-- Task details --
For this exercise, output every line of the data as it stands.

[Colored object listings]
== == ==

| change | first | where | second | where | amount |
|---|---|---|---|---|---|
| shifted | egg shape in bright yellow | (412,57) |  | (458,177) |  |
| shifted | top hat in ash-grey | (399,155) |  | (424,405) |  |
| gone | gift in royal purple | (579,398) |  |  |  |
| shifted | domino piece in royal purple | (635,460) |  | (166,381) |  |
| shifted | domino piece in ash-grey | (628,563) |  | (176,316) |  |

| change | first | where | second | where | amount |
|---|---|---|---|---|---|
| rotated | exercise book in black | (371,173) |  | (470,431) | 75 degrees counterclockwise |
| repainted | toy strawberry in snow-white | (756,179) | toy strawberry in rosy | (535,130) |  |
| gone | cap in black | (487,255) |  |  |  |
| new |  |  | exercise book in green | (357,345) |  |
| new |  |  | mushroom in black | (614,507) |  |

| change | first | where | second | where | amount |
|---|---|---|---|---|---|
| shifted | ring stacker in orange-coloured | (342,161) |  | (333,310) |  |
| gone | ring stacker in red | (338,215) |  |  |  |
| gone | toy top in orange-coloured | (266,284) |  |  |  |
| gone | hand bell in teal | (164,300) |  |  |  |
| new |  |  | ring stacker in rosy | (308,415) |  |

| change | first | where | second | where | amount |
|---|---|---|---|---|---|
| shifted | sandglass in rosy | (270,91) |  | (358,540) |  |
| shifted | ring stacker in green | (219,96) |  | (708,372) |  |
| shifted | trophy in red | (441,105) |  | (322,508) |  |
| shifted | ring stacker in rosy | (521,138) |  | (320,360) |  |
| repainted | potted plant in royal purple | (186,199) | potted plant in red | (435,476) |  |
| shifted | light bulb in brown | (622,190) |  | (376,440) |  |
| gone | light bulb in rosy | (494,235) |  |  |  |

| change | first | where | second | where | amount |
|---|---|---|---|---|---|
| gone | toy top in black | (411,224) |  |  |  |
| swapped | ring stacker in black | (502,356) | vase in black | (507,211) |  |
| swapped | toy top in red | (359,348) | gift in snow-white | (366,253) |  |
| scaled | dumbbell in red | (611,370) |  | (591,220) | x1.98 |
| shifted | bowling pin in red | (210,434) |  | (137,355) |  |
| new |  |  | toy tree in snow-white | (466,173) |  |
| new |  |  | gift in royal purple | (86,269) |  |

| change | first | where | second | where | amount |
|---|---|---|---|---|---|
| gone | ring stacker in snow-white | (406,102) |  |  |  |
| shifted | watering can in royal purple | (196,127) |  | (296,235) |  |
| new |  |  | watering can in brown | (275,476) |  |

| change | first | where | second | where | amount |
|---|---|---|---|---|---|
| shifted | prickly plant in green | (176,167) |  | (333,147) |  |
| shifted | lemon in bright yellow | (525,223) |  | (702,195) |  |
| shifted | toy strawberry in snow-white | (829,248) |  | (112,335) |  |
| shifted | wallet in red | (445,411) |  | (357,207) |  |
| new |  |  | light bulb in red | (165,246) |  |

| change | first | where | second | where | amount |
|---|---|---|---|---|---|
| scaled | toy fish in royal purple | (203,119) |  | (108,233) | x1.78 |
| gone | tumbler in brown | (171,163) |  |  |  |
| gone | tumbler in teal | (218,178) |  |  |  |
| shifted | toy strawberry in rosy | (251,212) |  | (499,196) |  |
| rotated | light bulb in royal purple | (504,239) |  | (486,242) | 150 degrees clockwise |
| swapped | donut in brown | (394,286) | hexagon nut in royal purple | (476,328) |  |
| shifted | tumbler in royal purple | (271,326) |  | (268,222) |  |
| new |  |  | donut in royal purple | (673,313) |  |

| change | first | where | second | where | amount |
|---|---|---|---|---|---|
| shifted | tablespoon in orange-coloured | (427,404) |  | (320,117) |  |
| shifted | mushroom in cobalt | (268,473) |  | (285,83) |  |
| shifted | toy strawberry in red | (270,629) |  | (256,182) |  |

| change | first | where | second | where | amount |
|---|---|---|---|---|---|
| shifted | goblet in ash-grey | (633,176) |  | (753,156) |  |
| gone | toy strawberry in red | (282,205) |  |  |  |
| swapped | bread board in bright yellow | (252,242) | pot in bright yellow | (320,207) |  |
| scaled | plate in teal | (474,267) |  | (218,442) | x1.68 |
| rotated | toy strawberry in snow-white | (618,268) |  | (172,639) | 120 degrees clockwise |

== == ==

-- Solution below --
| change | first | where | second | where | amount |
|---|---|---|---|---|---|
| shifted | egg shape in bright yellow | (412,57) |  | (458,177) |  |
| shifted | top hat in ash-grey | (399,155) |  | (424,405) |  |
| gone | gift in royal purple | (579,398) |  |  |  |
| shifted | domino piece in royal purple | (635,460) |  | (166,381) |  |
| shifted | domino piece in ash-grey | (628,563) |  | (176,316) |  |

| change | first | where | second | where | amount |
|---|---|---|---|---|---|
| rotated | exercise book in black | (371,173) |  | (470,431) | 75 degrees counterclockwise |
| repainted | toy strawberry in snow-white | (756,179) | toy strawberry in rosy | (535,130) |  |
| gone | cap in black | (487,255) |  |  |  |
| new |  |  | exercise book in green | (357,345) |  |
| new |  |  | mushroom in black | (614,507) |  |

| change | first | where | second | where | amount |
|---|---|---|---|---|---|
| shifted | ring stacker in orange-coloured | (342,161) |  | (333,310) |  |
| gone | ring stacker in red | (338,215) |  |  |  |
| gone | toy top in orange-coloured | (266,284) |  |  |  |
| gone | hand bell in teal | (164,300) |  |  |  |
| new |  |  | ring stacker in rosy | (308,415) |  |

| change | first | where | second | where | amount |
|---|---|---|---|---|---|
| shifted | sandglass in rosy | (270,91) |  | (358,540) |  |
| shifted | ring stacker in green | (219,96) |  | (708,372) |  |
| shifted | trophy in red | (441,105) |  | (322,508) |  |
| shifted | ring stacker in rosy | (521,138) |  | (320,360) |  |
| repainted | potted plant in royal purple | (186,199) | potted plant in red | (435,476) |  |
| shifted | light bulb in brown | (622,190) |  | (376,440) |  |
| gone | light bulb in rosy | (494,235) |  |  |  |

| change | first | where | second | where | amount |
|---|---|---|---|---|---|
| gone | toy top in black | (411,224) |  |  |  |
| swapped | ring stacker in black | (502,356) | vase in black | (507,211) |  |
| swapped | toy top in red | (359,348) | gift in snow-white | (366,253) |  |
| scaled | dumbbell in red | (611,370) |  | (591,220) | x1.98 |
| shifted | bowling pin in red | (210,434) |  | (137,355) |  |
| new |  |  | toy tree in snow-white | (466,173) |  |
| new |  |  | gift in royal purple | (86,269) |  |

| change | first | where | second | where | amount |
|---|---|---|---|---|---|
| gone | ring stacker in snow-white | (406,102) |  |  |  |
| shifted | watering can in royal purple | (196,127) |  | (296,235) |  |
| new |  |  | watering can in brown | (275,476) |  |

| change | first | where | second | where | amount |
|---|---|---|---|---|---|
| shifted | prickly plant in green | (176,167) |  | (333,147) |  |
| shifted | lemon in bright yellow | (525,223) |  | (702,195) |  |
| shifted | toy strawberry in snow-white | (829,248) |  | (112,335) |  |
| shifted | wallet in red | (445,411) |  | (357,207) |  |
| new |  |  | light bulb in red | (165,246) |  |

| change | first | where | second | where | amount |
|---|---|---|---|---|---|
| scaled | toy fish in royal purple | (203,119) |  | (108,233) | x1.78 |
| gone | tumbler in brown | (171,163) |  |  |  |
| gone | tumbler in teal | (218,178) |  |  |  |
| shifted | toy strawberry in rosy | (251,212) |  | (499,196) |  |
| rotated | light bulb in royal purple | (504,239) |  | (486,242) | 150 degrees clockwise |
| swapped | donut in brown | (394,286) | hexagon nut in royal purple | (476,328) |  |
| shifted | tumbler in royal purple | (271,326) |  | (268,222) |  |
| new |  |  | donut in royal purple | (673,313) |  |

| change | first | where | second | where | amount |
|---|---|---|---|---|---|
| shifted | tablespoon in orange-coloured | (427,404) |  | (320,117) |  |
| shifted | mushroom in cobalt | (268,473) |  | (285,83) |  |
| shifted | toy strawberry in red | (270,629) |  | (256,182) |  |

| change | first | where | second | where | amount |
|---|---|---|---|---|---|
| shifted | goblet in ash-grey | (633,176) |  | (753,156) |  |
| gone | toy strawberry in red | (282,205) |  |  |  |
| swapped | bread board in bright yellow | (252,242) | pot in bright yellow | (320,207) |  |
| scaled | plate in teal | (474,267) |  | (218,442) | x1.68 |
| rotated | toy strawberry in snow-white | (618,268) |  | (172,639) | 120 degrees clockwise |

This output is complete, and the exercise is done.